§ **Activity**:
Transcribe the data in full and exactly, omitting any pictures.

§ **Supplied records**:

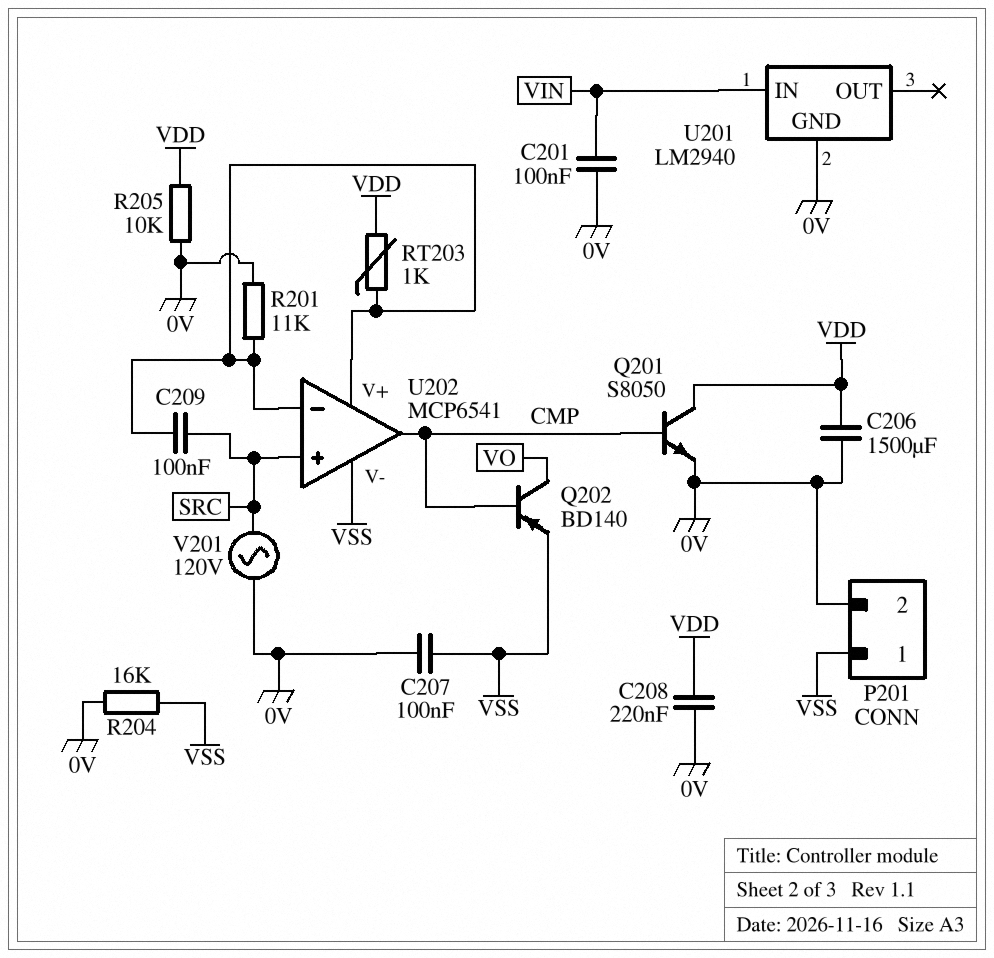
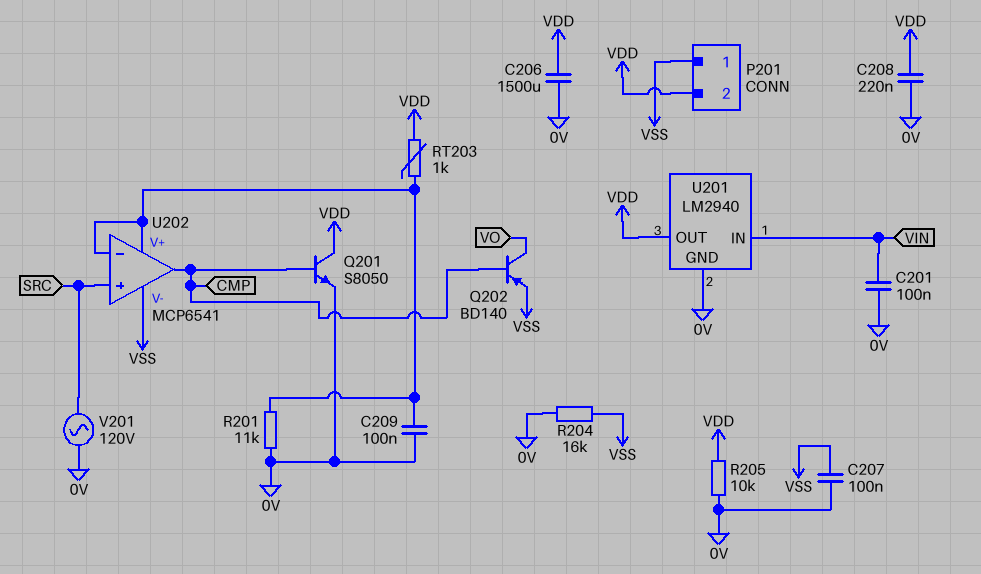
C209: 100nF (SRC, U202/V+) -> 100nF (0V, U202/V+)
P201 pin 2: 0V -> VDD
U201 pin OUT: none -> VDD

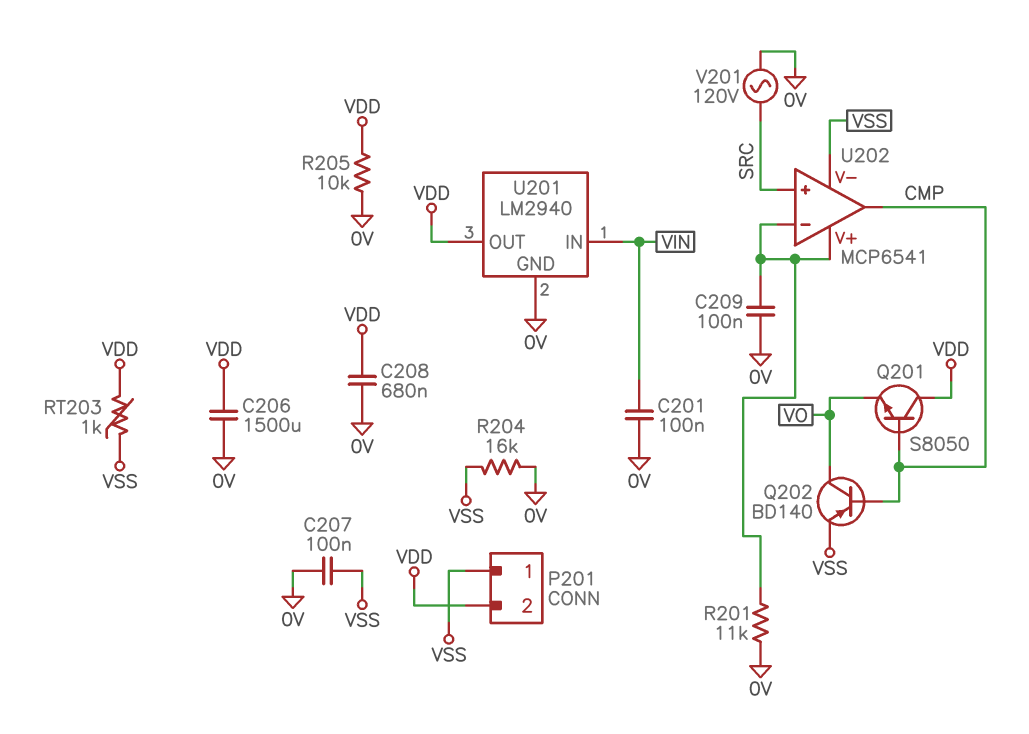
C208: 220nF (0V, VDD) -> 680nF (0V, VDD)
Q201: NPN S8050 (B CMP, C VDD, E 0V) -> NPN S8050 (B CMP, C VDD, E VO)
RT203: 1k (U202/V+, VDD) -> 1k (VDD, VSS)

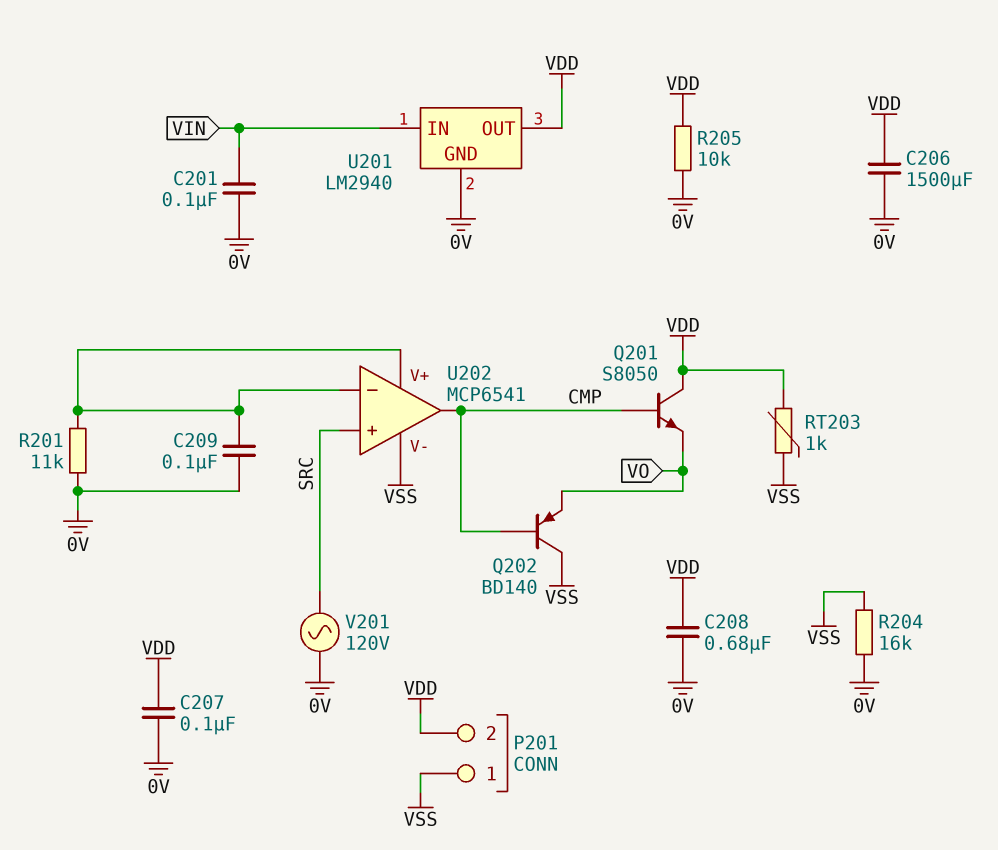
C207: 100nF (0V, VSS) -> 100nF (0V, VDD)
Q202: PNP BD140 (B CMP, C VO, E VSS) -> PNP BD140 (B CMP, C VSS, E VO)

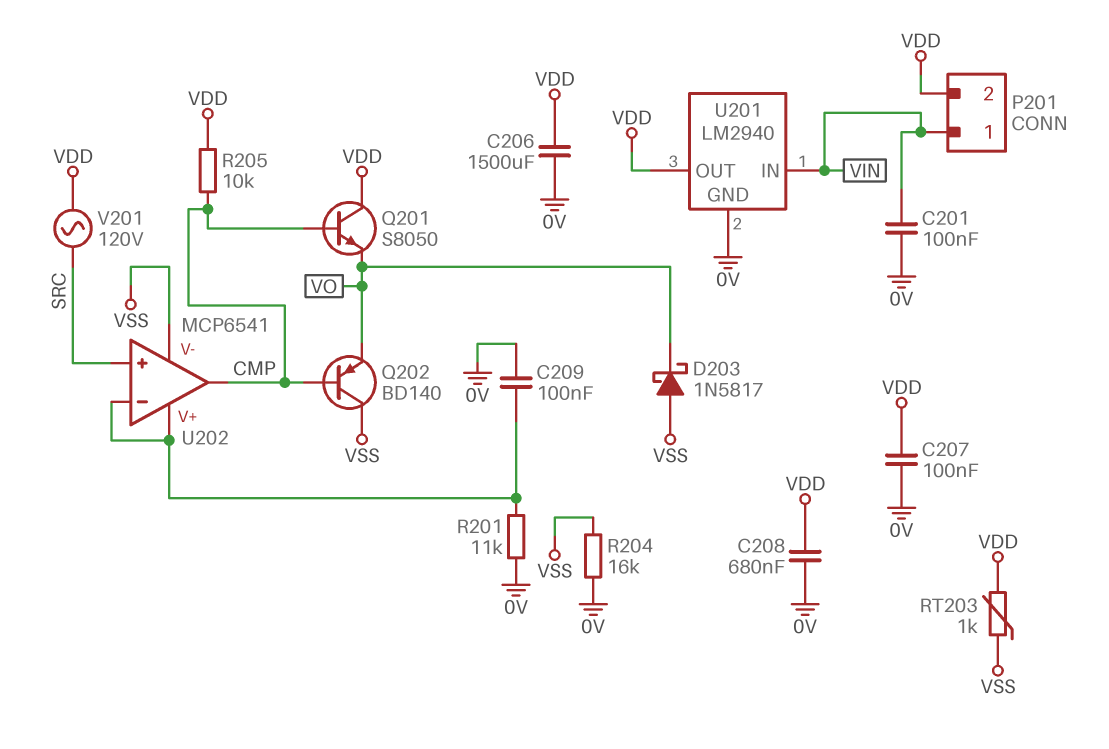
D203: none -> schottky 1N5817 (A VSS, K VO)
P201 pin 1: VSS -> VIN
R205: 10k (0V, VDD) -> 10k (CMP, VDD)
V201: AC 120V (0V, SRC) -> AC 120V (SRC, VDD)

§ **Output for this exercise**:
C209: 100nF (SRC, U202/V+) -> 100nF (0V, U202/V+)
P201 pin 2: 0V -> VDD
U201 pin OUT: none -> VDD

C208: 220nF (0V, VDD) -> 680nF (0V, VDD)
Q201: NPN S8050 (B CMP, C VDD, E 0V) -> NPN S8050 (B CMP, C VDD, E VO)
RT203: 1k (U202/V+, VDD) -> 1k (VDD, VSS)

C207: 100nF (0V, VSS) -> 100nF (0V, VDD)
Q202: PNP BD140 (B CMP, C VO, E VSS) -> PNP BD140 (B CMP, C VSS, E VO)

D203: none -> schottky 1N5817 (A VSS, K VO)
P201 pin 1: VSS -> VIN
R205: 10k (0V, VDD) -> 10k (CMP, VDD)
V201: AC 120V (0V, SRC) -> AC 120V (SRC, VDD)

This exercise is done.